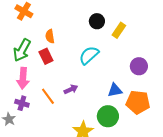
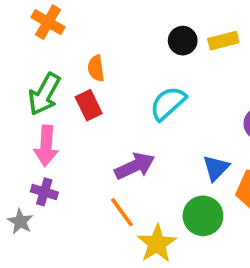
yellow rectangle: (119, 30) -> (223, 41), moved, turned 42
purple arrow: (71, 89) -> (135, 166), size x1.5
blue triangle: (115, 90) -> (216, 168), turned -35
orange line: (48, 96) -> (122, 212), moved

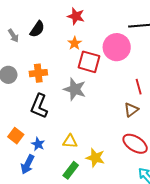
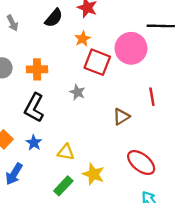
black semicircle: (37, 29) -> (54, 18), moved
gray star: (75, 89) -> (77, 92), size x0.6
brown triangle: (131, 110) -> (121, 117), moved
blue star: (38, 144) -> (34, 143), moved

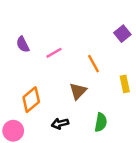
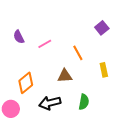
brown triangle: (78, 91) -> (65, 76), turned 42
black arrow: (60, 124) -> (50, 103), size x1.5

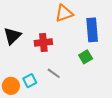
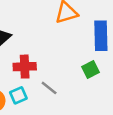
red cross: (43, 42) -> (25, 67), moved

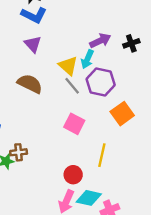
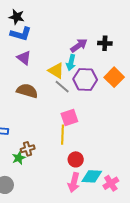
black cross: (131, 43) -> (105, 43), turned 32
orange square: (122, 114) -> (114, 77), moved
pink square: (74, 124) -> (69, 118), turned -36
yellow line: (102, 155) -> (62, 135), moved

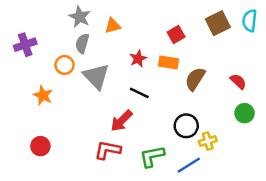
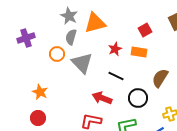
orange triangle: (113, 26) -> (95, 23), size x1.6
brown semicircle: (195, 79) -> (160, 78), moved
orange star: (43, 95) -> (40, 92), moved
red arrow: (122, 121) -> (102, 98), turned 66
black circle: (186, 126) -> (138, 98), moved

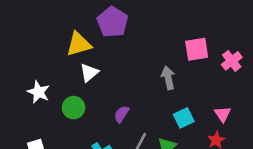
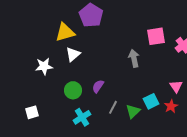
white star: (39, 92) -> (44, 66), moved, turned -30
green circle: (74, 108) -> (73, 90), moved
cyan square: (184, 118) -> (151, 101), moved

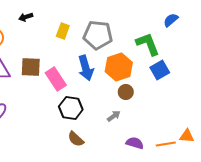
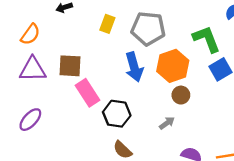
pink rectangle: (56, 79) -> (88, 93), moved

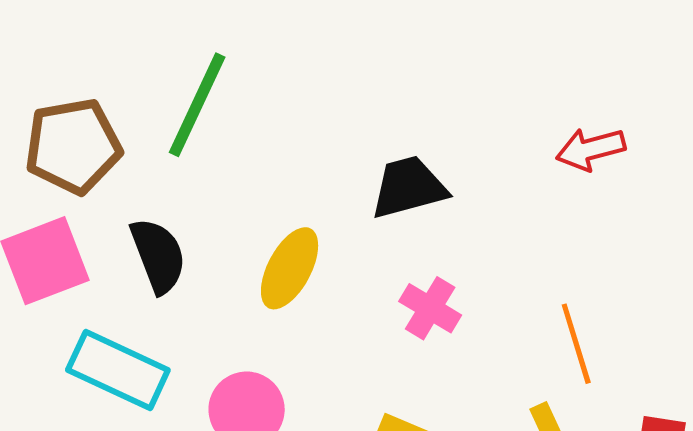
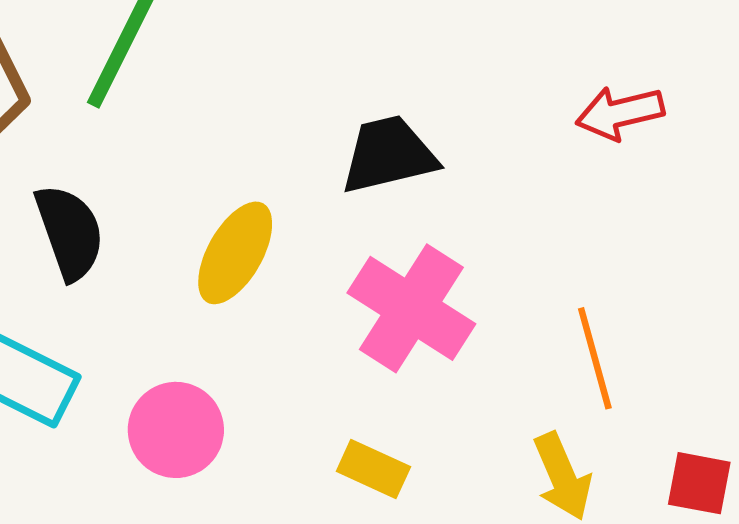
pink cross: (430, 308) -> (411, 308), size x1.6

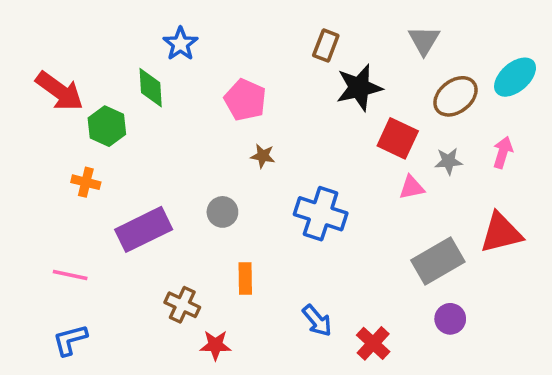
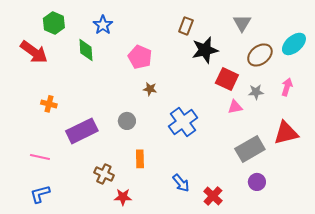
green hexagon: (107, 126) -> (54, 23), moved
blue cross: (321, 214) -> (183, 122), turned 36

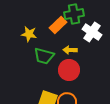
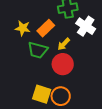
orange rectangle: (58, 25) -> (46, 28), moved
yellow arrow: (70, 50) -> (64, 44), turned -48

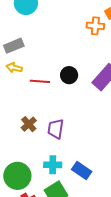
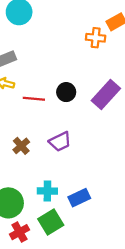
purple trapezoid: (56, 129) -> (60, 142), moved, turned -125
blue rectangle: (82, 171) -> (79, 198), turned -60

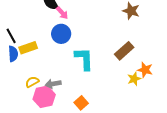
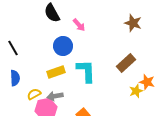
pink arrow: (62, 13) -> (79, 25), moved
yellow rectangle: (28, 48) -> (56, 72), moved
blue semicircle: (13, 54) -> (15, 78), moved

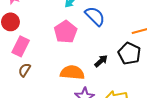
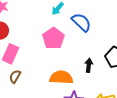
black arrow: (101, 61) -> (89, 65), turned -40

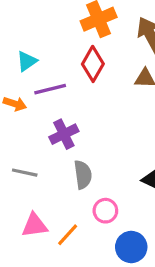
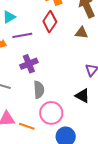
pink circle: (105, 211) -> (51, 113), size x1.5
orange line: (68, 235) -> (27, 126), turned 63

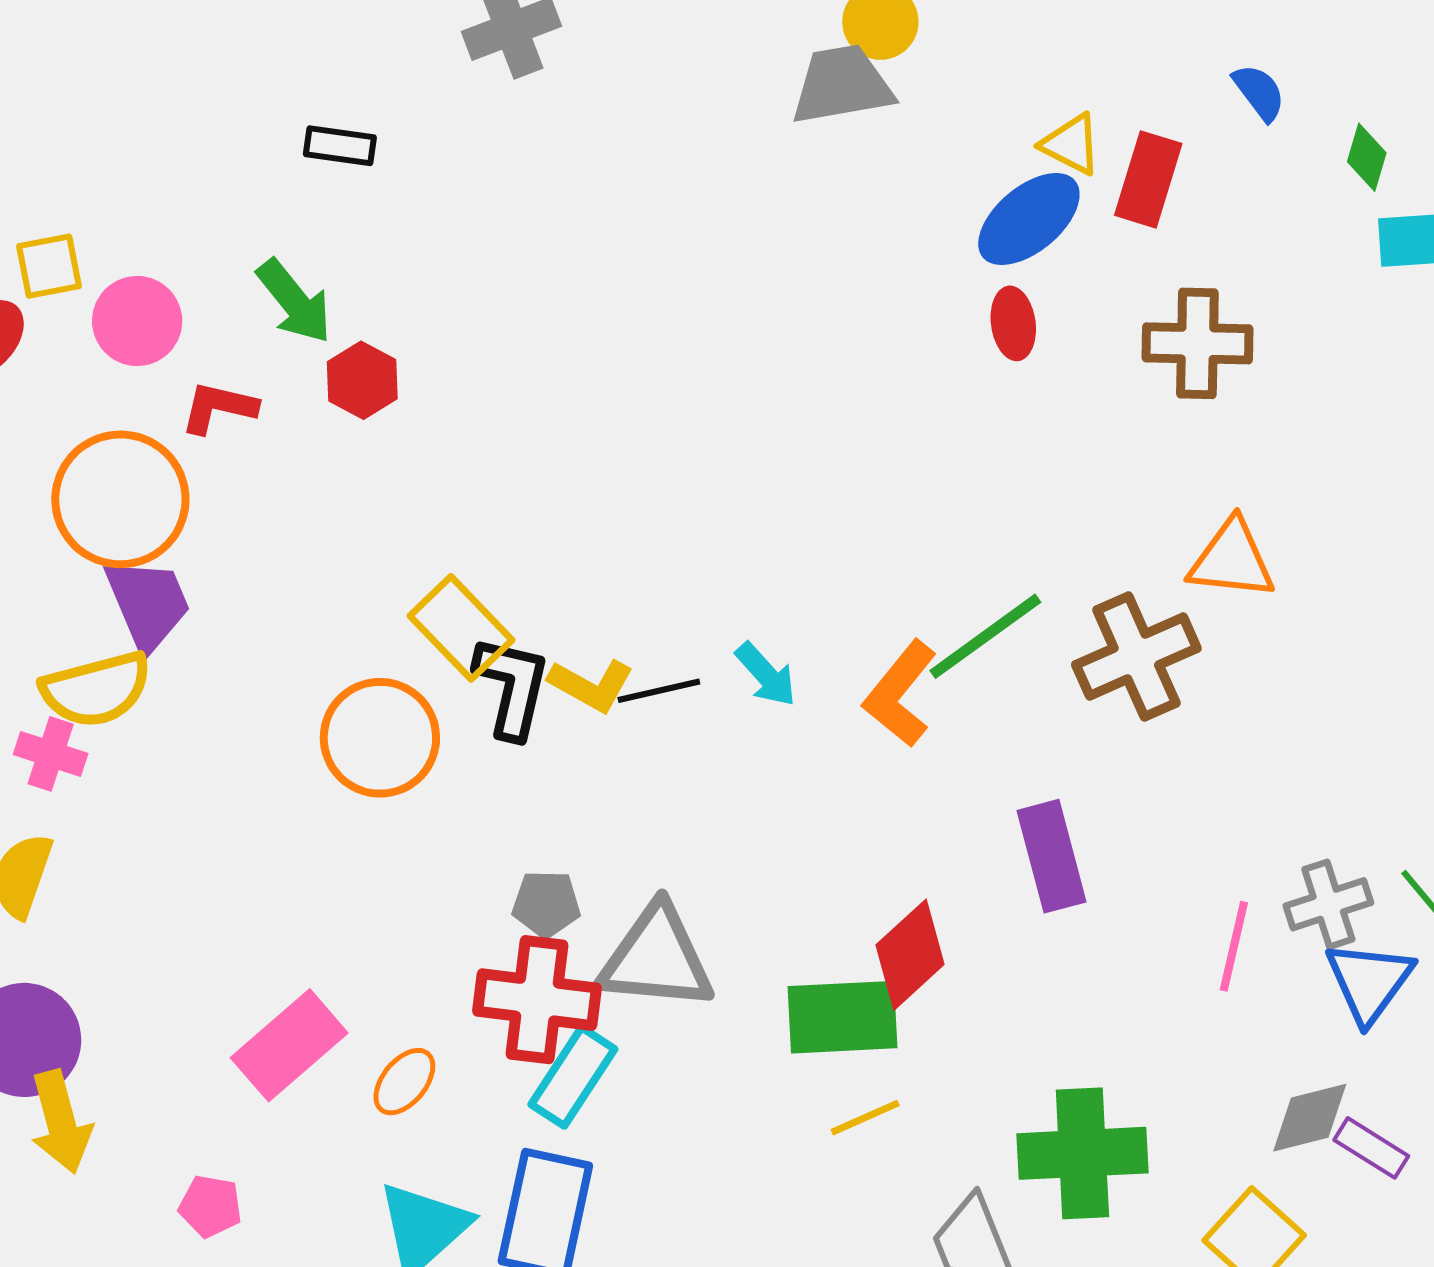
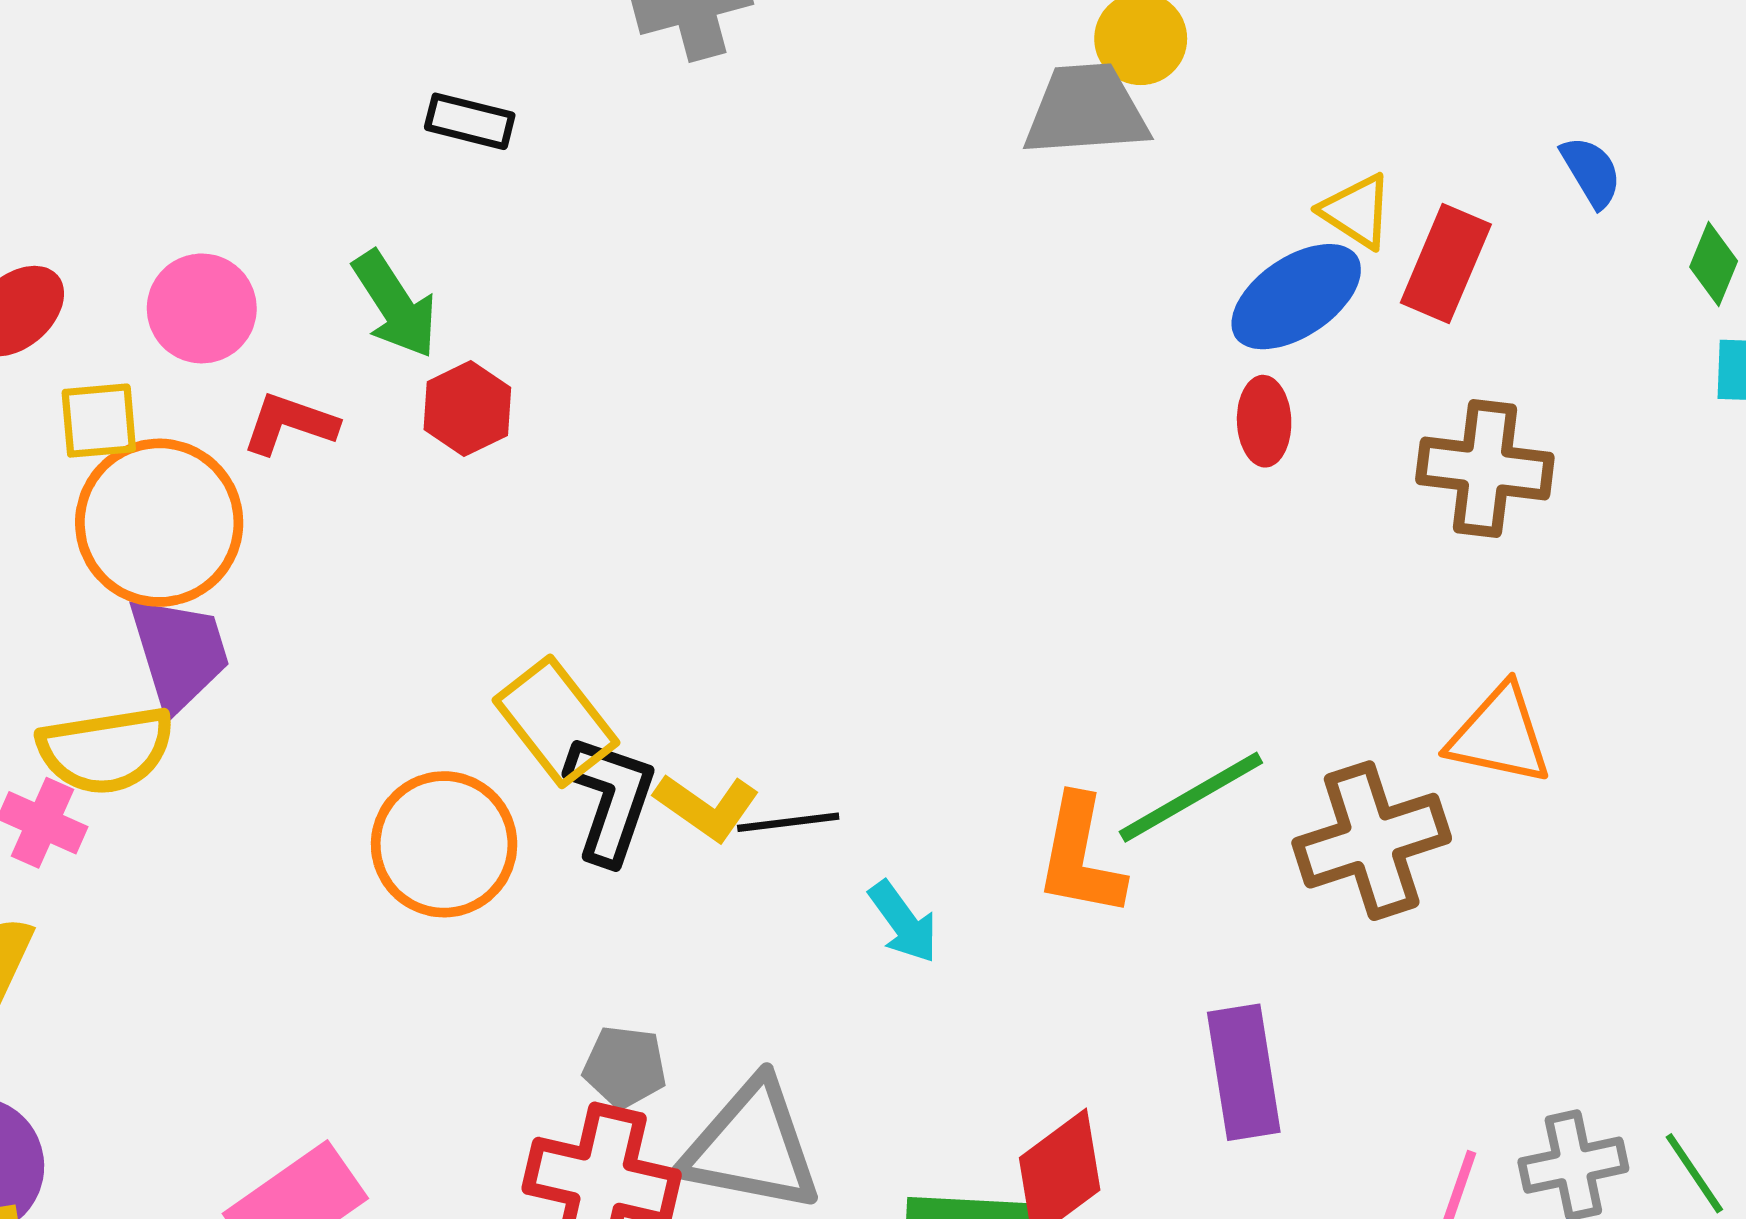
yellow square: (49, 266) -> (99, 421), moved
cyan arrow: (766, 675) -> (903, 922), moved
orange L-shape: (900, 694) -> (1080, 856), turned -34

* Work required
For this copy, leave pictures out and reproduce the lines from the one bearing "pink rectangle: (56, 79) -> (88, 93), moved" through the final line of the listing above, both ends included.

* Response for this exercise
pink rectangle: (56, 79) -> (88, 93), moved

pink cross: (430, 308) -> (411, 308), size x1.6

green hexagon: (107, 126) -> (54, 23), moved
blue cross: (321, 214) -> (183, 122), turned 36

orange rectangle: (58, 25) -> (46, 28), moved
yellow arrow: (70, 50) -> (64, 44), turned -48

purple trapezoid: (56, 129) -> (60, 142), moved, turned -125
blue rectangle: (82, 171) -> (79, 198), turned -60

pink arrow: (62, 13) -> (79, 25), moved
yellow rectangle: (28, 48) -> (56, 72), moved
blue semicircle: (13, 54) -> (15, 78), moved

black arrow: (101, 61) -> (89, 65), turned -40

pink circle: (105, 211) -> (51, 113), size x1.5
orange line: (68, 235) -> (27, 126), turned 63

yellow square: (49, 266) -> (99, 421), moved
cyan arrow: (766, 675) -> (903, 922), moved
orange L-shape: (900, 694) -> (1080, 856), turned -34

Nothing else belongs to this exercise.